-- WHAT THE TASK REQUIRES --
Reproduce all entries verbatim, with nothing added or dropped.

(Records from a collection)

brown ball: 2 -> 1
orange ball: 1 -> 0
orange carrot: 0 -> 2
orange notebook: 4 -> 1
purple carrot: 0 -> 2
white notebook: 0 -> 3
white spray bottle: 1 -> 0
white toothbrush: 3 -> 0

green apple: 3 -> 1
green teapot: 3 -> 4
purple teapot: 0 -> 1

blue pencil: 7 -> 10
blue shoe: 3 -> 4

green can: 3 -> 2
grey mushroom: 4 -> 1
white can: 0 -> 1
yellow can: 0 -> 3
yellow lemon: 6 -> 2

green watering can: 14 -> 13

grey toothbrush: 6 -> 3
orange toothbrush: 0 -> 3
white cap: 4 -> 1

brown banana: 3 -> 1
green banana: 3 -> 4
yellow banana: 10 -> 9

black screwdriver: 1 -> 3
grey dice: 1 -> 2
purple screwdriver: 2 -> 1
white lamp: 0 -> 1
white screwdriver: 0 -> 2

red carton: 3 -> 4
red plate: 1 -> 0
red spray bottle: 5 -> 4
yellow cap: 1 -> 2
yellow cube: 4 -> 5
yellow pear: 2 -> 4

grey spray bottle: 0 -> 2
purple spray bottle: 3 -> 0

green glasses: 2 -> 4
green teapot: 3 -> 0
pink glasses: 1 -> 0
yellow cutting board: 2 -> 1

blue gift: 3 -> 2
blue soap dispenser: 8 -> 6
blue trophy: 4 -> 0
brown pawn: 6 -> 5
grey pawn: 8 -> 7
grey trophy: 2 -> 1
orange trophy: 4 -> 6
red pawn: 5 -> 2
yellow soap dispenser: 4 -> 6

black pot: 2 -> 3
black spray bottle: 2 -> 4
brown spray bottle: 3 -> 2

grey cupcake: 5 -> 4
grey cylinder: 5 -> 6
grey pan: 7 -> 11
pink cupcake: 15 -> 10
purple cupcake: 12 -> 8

-- SOLUTION FOR THIS PROBLEM --
brown ball: 2 -> 1
orange ball: 1 -> 0
orange carrot: 0 -> 2
orange notebook: 4 -> 1
purple carrot: 0 -> 2
white notebook: 0 -> 3
white spray bottle: 1 -> 0
white toothbrush: 3 -> 0

green apple: 3 -> 1
green teapot: 3 -> 4
purple teapot: 0 -> 1

blue pencil: 7 -> 10
blue shoe: 3 -> 4

green can: 3 -> 2
grey mushroom: 4 -> 1
white can: 0 -> 1
yellow can: 0 -> 3
yellow lemon: 6 -> 2

green watering can: 14 -> 13

grey toothbrush: 6 -> 3
orange toothbrush: 0 -> 3
white cap: 4 -> 1

brown banana: 3 -> 1
green banana: 3 -> 4
yellow banana: 10 -> 9

black screwdriver: 1 -> 3
grey dice: 1 -> 2
purple screwdriver: 2 -> 1
white lamp: 0 -> 1
white screwdriver: 0 -> 2

red carton: 3 -> 4
red plate: 1 -> 0
red spray bottle: 5 -> 4
yellow cap: 1 -> 2
yellow cube: 4 -> 5
yellow pear: 2 -> 4

grey spray bottle: 0 -> 2
purple spray bottle: 3 -> 0

green glasses: 2 -> 4
green teapot: 3 -> 0
pink glasses: 1 -> 0
yellow cutting board: 2 -> 1

blue gift: 3 -> 2
blue soap dispenser: 8 -> 6
blue trophy: 4 -> 0
brown pawn: 6 -> 5
grey pawn: 8 -> 7
grey trophy: 2 -> 1
orange trophy: 4 -> 6
red pawn: 5 -> 2
yellow soap dispenser: 4 -> 6

black pot: 2 -> 3
black spray bottle: 2 -> 4
brown spray bottle: 3 -> 2

grey cupcake: 5 -> 4
grey cylinder: 5 -> 6
grey pan: 7 -> 11
pink cupcake: 15 -> 10
purple cupcake: 12 -> 8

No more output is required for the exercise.